─── DATA EXTRACTS ───

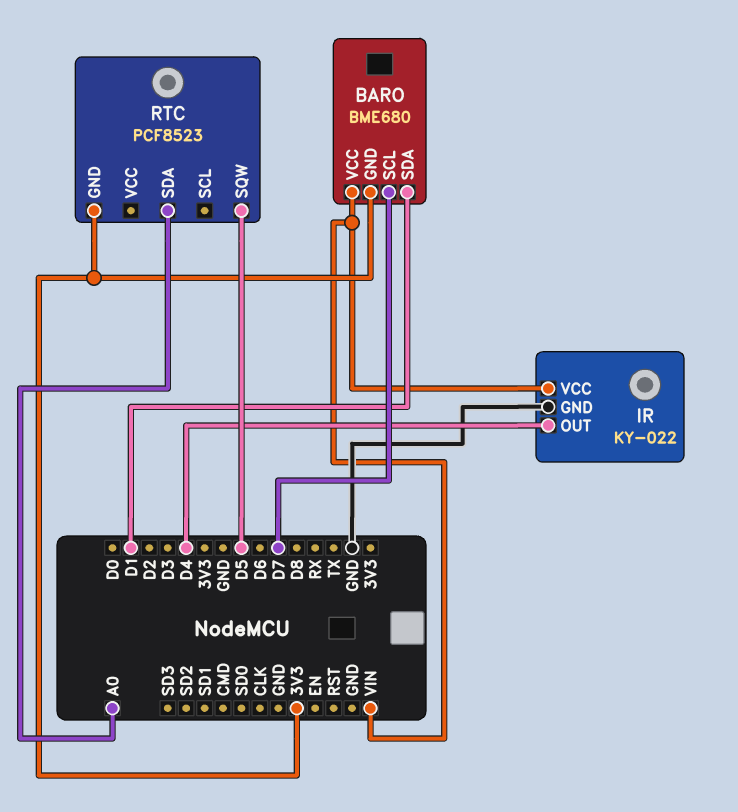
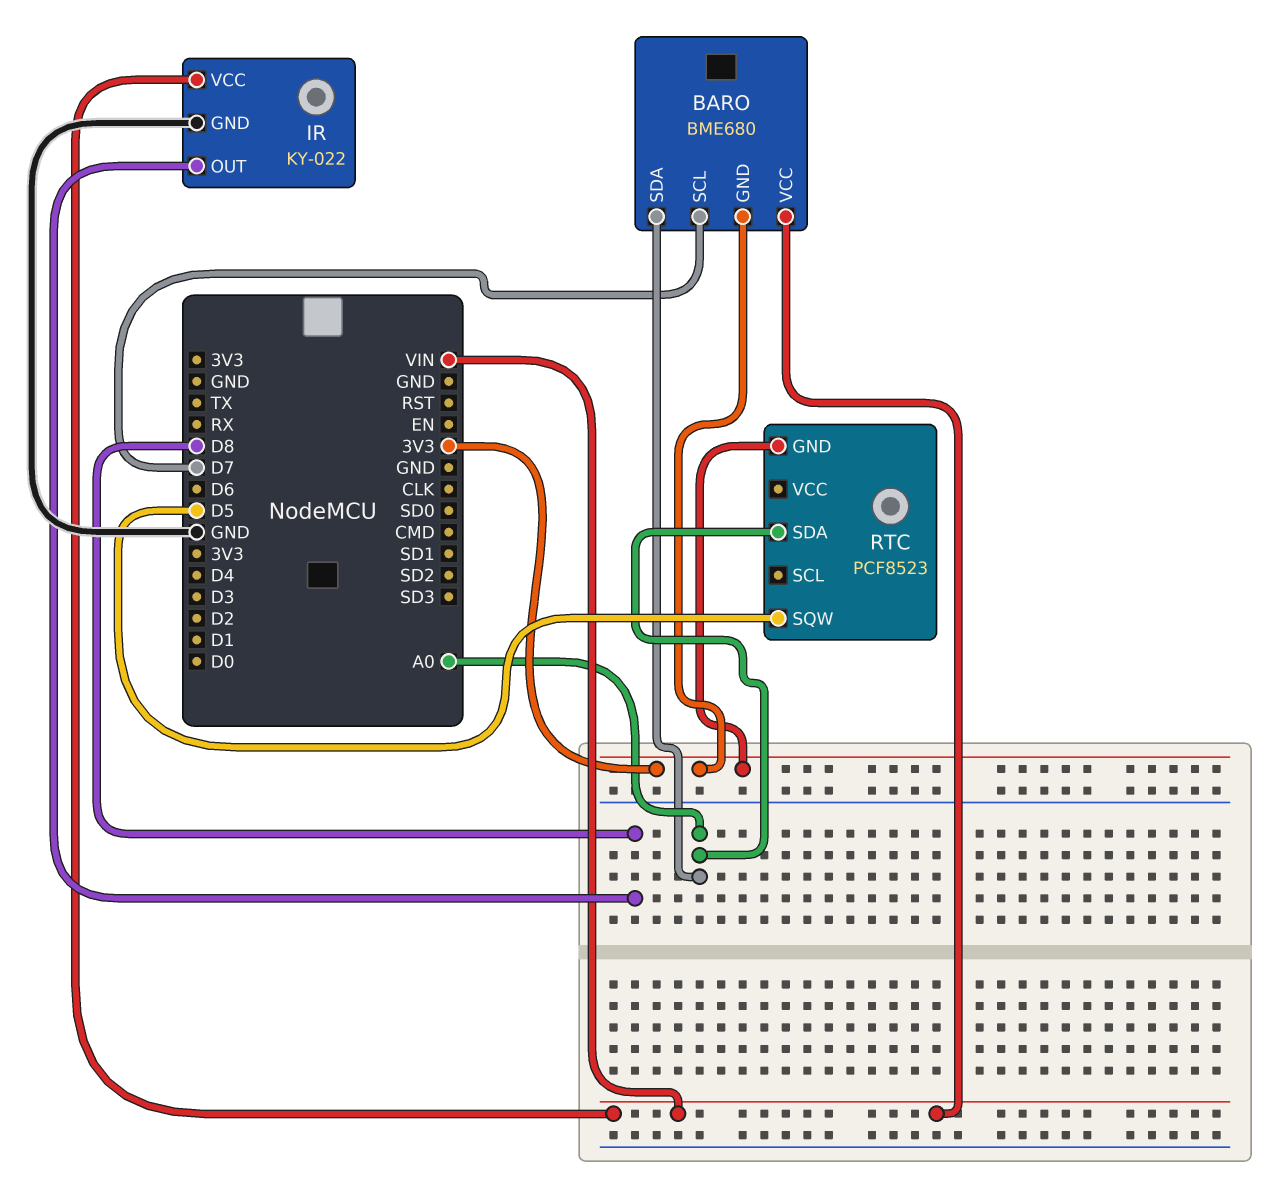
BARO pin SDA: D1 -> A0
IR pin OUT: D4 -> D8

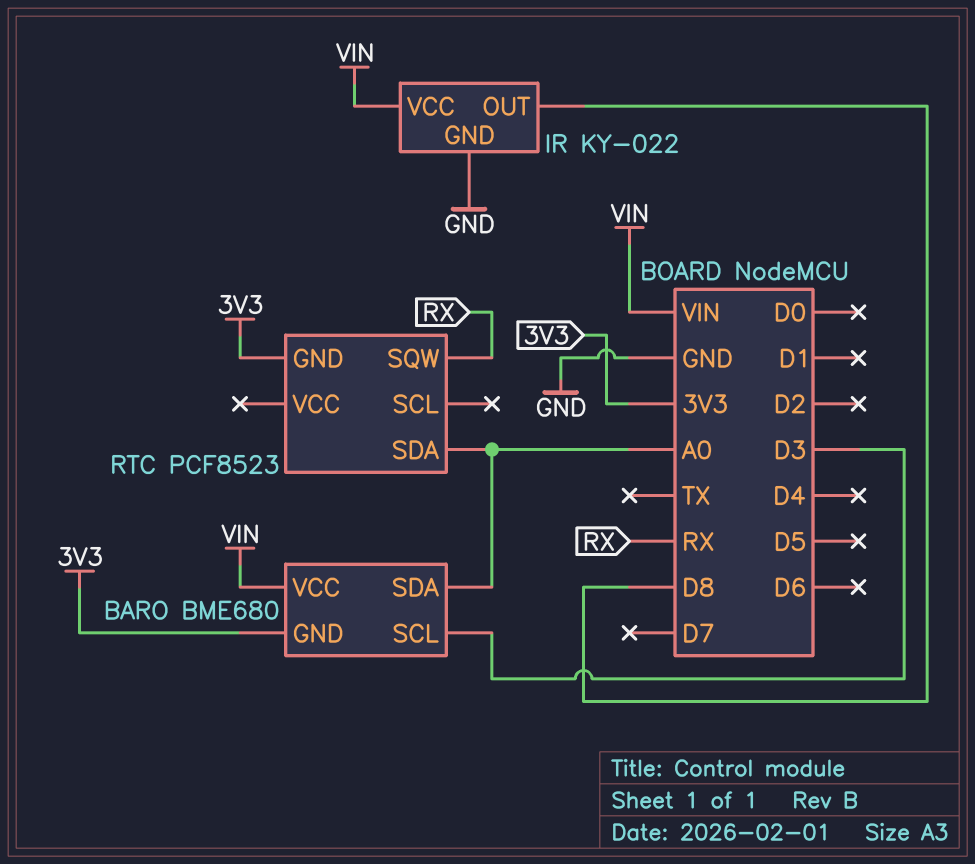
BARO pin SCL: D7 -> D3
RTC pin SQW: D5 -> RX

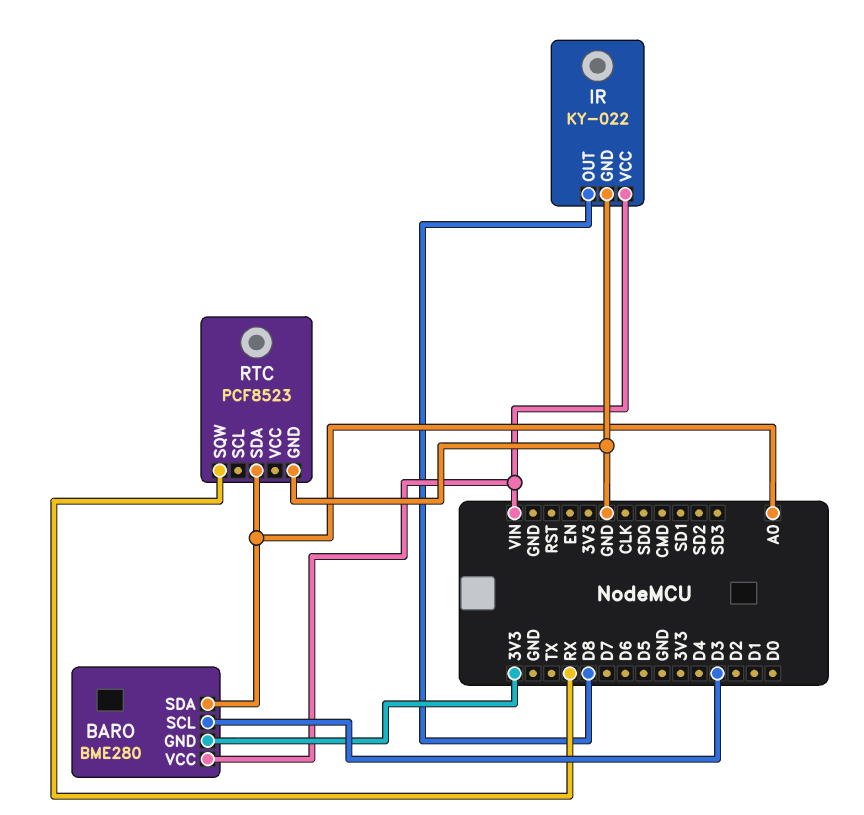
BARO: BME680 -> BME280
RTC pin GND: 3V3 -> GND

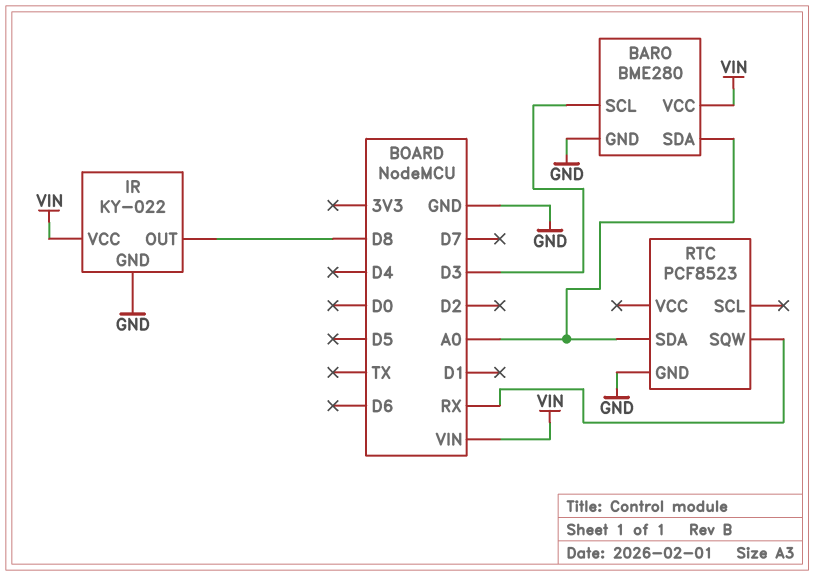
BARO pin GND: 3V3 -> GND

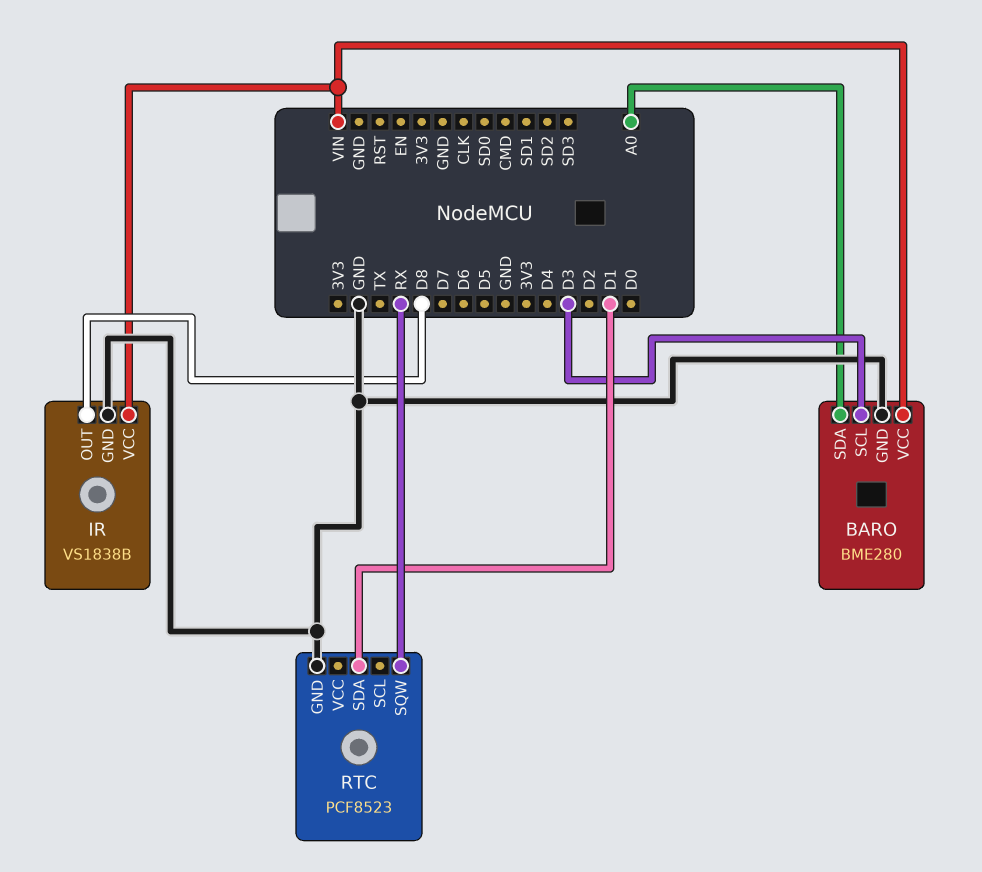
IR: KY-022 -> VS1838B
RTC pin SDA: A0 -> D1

───

▶ **EXERCISE PROMPT**
Looking at the entries above, work out how many lines contain the word "BARO", then reply with only that figure.

▶ **ANSWER AREA**
4